▶ [What this task involves]
Starting with the line that contains "removed | Gießkanne", reproduce each line through the end of the entries exactly as written.

▶ [Data shown]
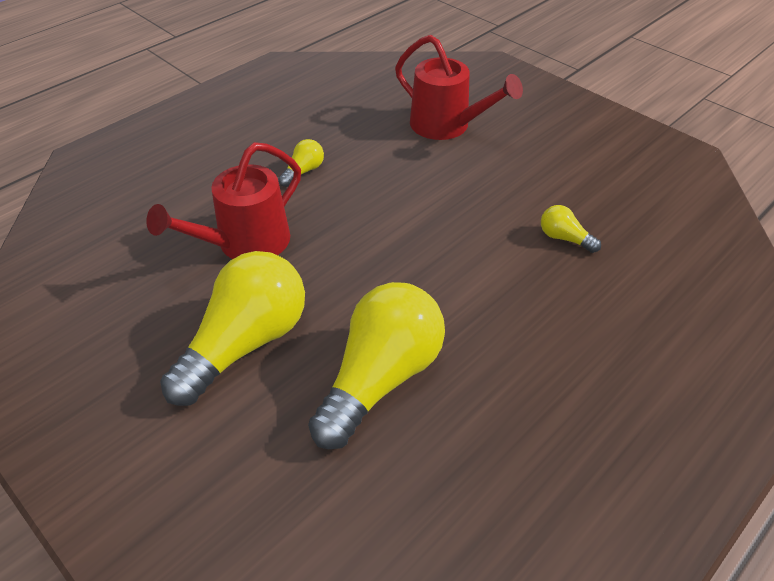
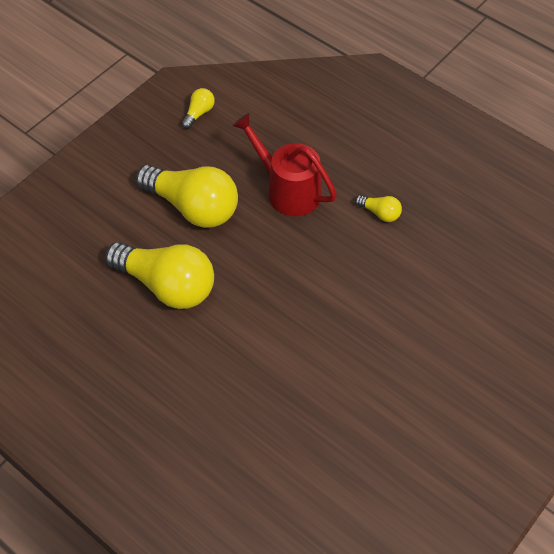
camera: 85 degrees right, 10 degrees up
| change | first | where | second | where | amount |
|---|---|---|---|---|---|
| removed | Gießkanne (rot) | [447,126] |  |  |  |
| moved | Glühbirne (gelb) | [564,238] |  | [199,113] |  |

▶ [The completed task]
| removed | Gießkanne (rot) | [447,126] |  |  |  |
| moved | Glühbirne (gelb) | [564,238] |  | [199,113] |  |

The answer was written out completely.